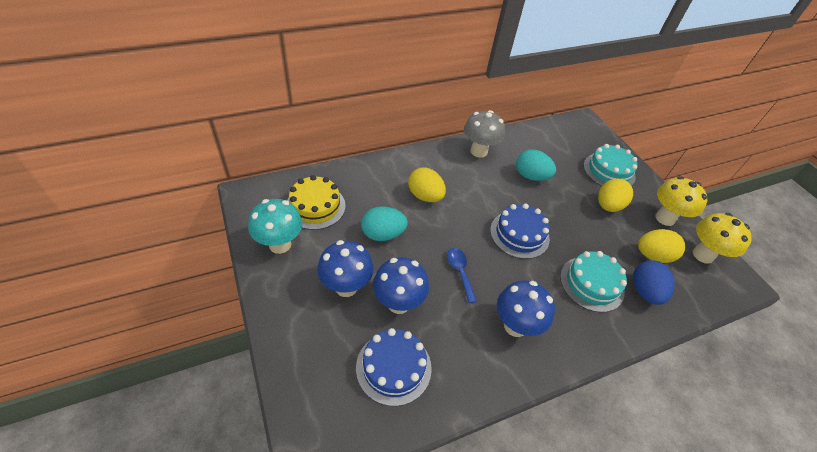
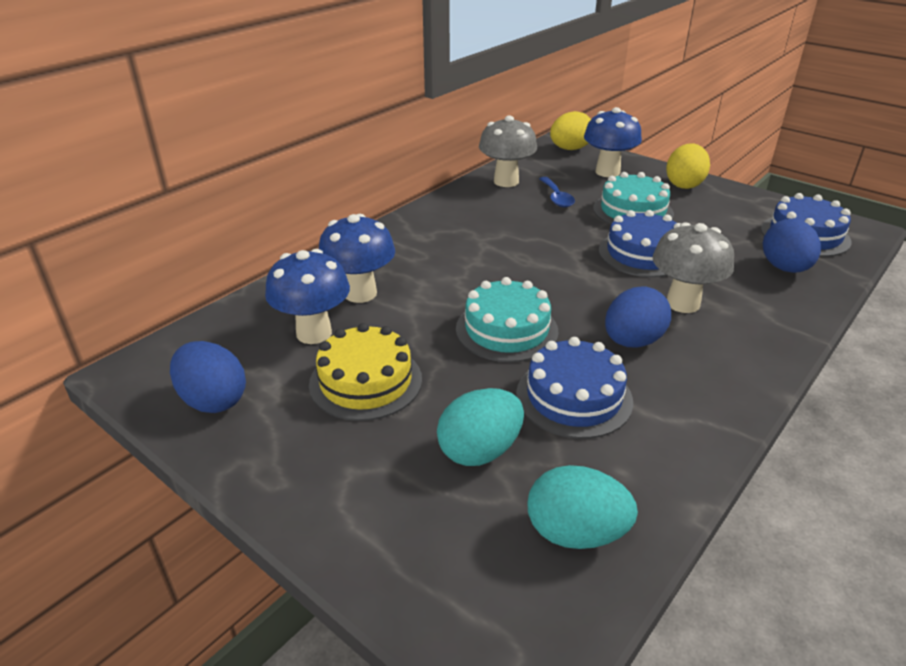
blue cake: 2 -> 3
blue egg: 1 -> 3
grey mushroom: 1 -> 2
turquoise mushroom: 1 -> 0
yellow egg: 3 -> 2
yellow mushroom: 2 -> 0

===

● **Task statement**: Where a line of the entries above holds the word "mushroom", return that line.

● **Reply**:
grey mushroom: 1 -> 2
turquoise mushroom: 1 -> 0
yellow mushroom: 2 -> 0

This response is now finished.